• Record excerpts:
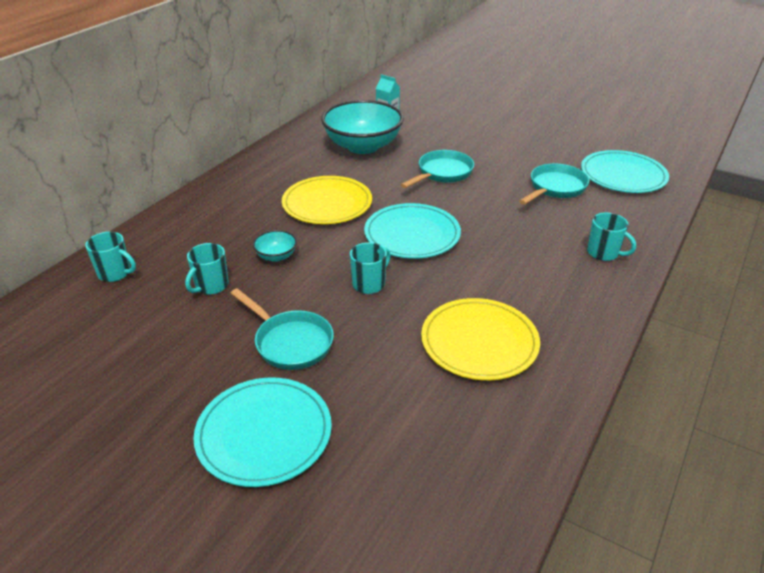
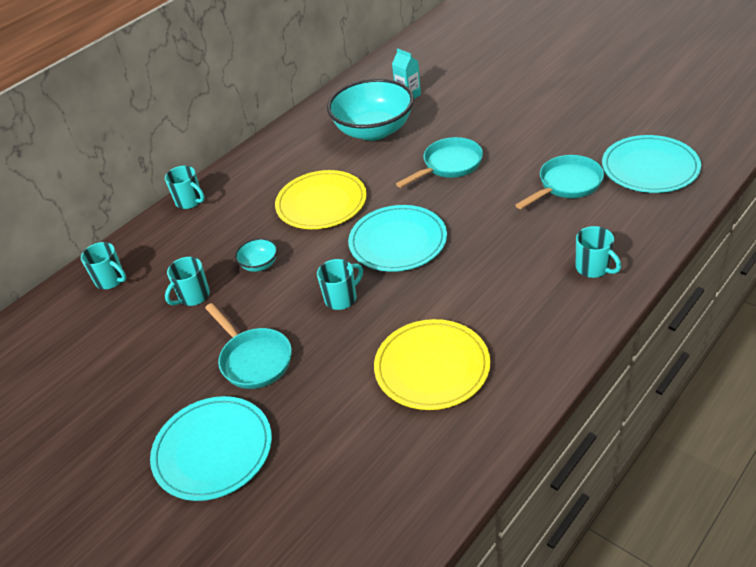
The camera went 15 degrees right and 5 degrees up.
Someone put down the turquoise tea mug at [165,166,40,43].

--

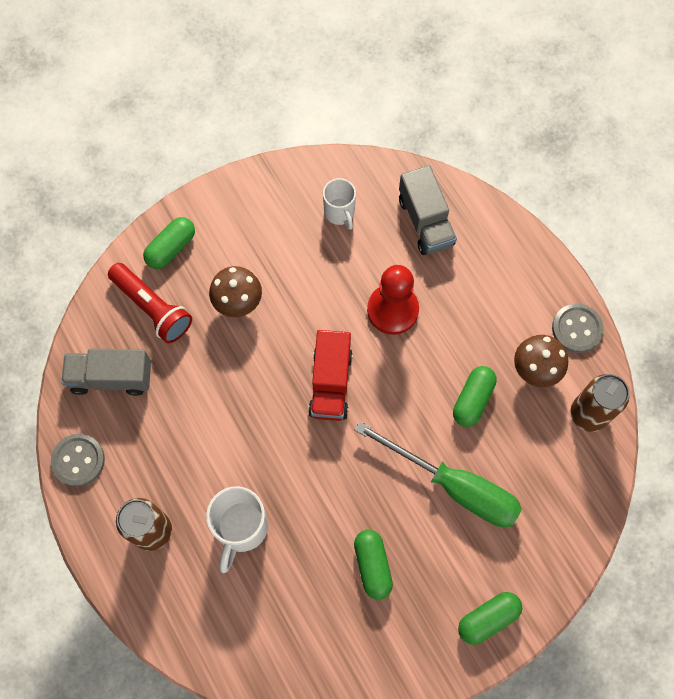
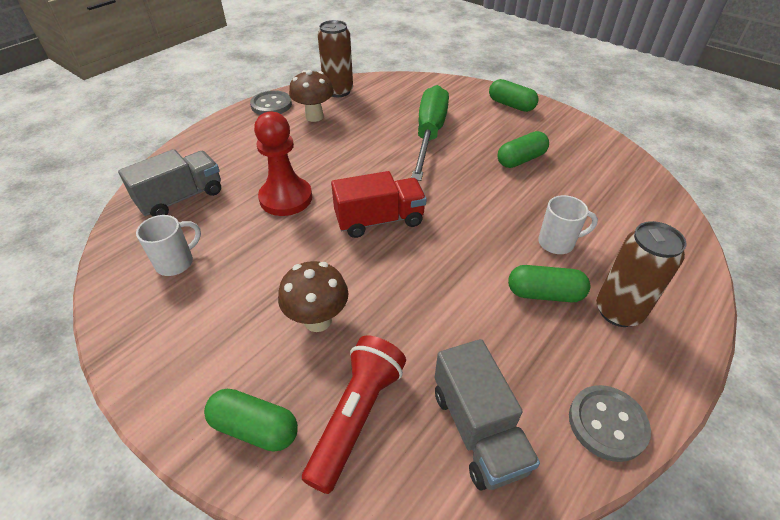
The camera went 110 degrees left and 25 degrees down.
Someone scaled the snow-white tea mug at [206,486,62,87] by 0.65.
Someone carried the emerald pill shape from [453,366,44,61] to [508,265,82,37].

• What you have to do:
If a line of the entries above holds "degrees", count it, then report the total alone.

• Solved exercise:
2